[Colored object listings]
-- Opening Marker --
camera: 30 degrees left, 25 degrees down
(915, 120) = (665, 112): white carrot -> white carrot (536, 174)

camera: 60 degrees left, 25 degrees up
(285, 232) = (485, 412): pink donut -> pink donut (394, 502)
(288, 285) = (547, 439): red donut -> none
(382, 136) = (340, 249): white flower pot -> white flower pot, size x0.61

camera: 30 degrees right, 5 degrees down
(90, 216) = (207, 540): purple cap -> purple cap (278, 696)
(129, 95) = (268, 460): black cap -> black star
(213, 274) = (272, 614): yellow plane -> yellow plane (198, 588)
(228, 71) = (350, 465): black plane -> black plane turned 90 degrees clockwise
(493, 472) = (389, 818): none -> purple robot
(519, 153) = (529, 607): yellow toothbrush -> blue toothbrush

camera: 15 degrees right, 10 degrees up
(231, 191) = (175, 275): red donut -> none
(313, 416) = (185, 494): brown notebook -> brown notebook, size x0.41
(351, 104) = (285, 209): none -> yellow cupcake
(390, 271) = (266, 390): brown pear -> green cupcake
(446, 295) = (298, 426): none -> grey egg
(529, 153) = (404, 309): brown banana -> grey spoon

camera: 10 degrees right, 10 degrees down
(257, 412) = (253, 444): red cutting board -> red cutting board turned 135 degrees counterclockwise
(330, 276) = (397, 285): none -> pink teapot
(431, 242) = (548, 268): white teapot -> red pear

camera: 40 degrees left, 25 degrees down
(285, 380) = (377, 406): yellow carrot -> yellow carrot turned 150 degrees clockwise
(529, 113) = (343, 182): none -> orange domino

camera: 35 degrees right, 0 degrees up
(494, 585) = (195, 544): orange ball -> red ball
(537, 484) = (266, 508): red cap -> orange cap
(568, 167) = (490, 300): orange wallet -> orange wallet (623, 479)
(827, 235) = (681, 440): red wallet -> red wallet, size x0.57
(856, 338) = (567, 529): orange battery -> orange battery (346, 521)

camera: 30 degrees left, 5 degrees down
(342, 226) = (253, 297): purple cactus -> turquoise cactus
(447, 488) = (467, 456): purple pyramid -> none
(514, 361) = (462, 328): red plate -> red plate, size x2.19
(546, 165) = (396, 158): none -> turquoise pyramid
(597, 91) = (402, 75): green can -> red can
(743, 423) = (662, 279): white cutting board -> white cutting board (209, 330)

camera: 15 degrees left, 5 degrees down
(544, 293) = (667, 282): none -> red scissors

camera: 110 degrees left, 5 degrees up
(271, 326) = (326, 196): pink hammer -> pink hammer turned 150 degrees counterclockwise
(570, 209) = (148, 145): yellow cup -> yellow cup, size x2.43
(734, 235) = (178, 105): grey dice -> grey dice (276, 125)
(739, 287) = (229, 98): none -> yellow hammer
-- Closing Marker --
REQUIREMENT: Read through the entries above and copy each line that has the string "plane" in it.

EXERCISE RESULT:
(213, 274) = (272, 614): yellow plane -> yellow plane (198, 588)
(228, 71) = (350, 465): black plane -> black plane turned 90 degrees clockwise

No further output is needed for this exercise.